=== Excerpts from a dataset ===
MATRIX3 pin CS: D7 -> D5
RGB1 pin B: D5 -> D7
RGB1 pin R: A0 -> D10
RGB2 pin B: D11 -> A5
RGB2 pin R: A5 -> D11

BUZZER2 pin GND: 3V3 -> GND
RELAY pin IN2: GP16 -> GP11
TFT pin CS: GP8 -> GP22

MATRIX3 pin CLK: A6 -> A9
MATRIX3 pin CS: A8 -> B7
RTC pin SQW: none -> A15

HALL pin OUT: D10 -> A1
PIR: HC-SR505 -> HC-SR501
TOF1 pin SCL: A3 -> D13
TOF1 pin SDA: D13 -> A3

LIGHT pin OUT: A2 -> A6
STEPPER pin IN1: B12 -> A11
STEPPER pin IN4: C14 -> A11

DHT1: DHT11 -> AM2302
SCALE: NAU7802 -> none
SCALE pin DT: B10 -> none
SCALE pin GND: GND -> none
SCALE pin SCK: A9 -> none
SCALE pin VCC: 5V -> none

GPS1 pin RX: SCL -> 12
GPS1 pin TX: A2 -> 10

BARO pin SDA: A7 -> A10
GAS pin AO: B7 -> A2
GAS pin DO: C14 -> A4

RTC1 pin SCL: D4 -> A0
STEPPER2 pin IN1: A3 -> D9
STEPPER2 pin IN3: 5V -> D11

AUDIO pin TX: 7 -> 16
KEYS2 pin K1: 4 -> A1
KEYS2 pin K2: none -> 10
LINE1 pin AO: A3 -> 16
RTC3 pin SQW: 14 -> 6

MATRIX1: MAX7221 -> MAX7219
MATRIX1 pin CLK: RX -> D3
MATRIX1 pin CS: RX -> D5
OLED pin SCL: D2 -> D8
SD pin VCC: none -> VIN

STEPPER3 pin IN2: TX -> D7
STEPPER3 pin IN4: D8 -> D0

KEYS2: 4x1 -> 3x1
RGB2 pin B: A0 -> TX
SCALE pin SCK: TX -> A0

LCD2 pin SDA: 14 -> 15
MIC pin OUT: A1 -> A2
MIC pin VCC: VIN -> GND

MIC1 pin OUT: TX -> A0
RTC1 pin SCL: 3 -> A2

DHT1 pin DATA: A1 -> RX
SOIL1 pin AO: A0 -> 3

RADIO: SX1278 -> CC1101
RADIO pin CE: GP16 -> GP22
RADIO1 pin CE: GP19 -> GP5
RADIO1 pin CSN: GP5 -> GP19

=== WHAT THIS TASK INVOLVES ===
Pull out each line of the records holding the string "none".

=== EXERCISE ANSWER ===
RTC pin SQW: none -> A15
SCALE: NAU7802 -> none
SCALE pin DT: B10 -> none
SCALE pin GND: GND -> none
SCALE pin SCK: A9 -> none
SCALE pin VCC: 5V -> none
KEYS2 pin K2: none -> 10
SD pin VCC: none -> VIN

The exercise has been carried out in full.